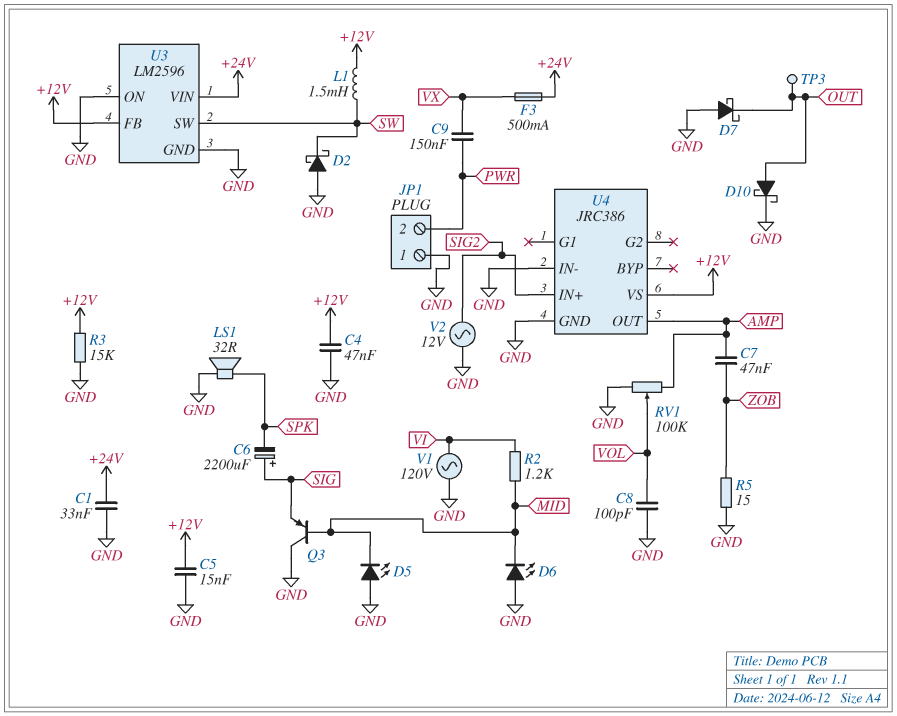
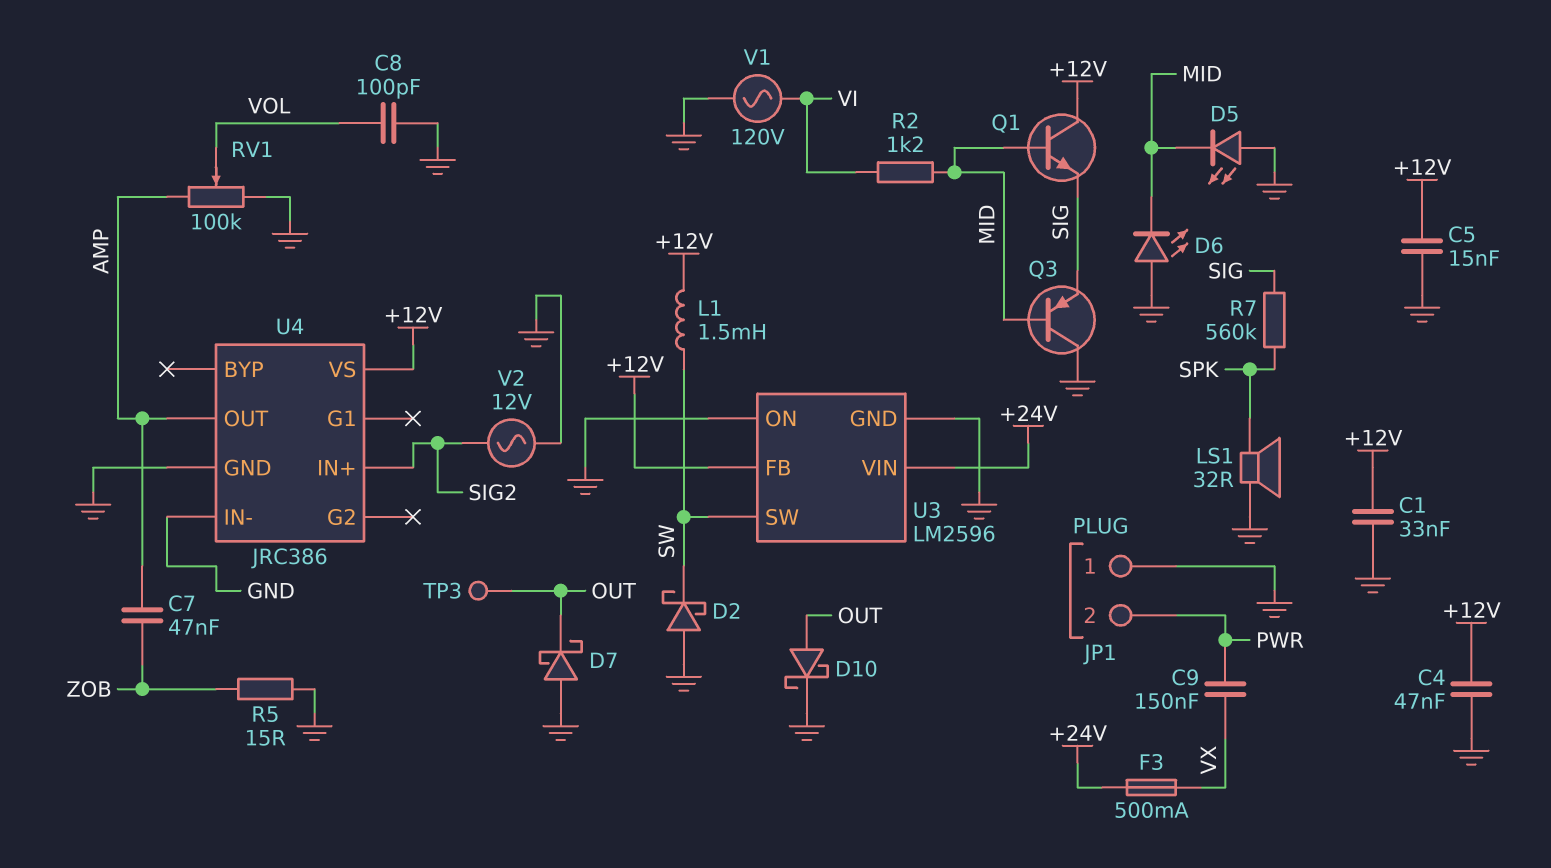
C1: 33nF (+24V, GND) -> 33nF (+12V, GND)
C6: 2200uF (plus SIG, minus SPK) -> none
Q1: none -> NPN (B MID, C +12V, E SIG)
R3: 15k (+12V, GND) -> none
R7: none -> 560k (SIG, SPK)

> **What the task asks**:
Each line from the one holding "Q1: none -> NPN (B MID, C +12V, E SIG)" to the end of the entries is to be written out exactly. Skip every line before it.

> **Your solution**:
Q1: none -> NPN (B MID, C +12V, E SIG)
R3: 15k (+12V, GND) -> none
R7: none -> 560k (SIG, SPK)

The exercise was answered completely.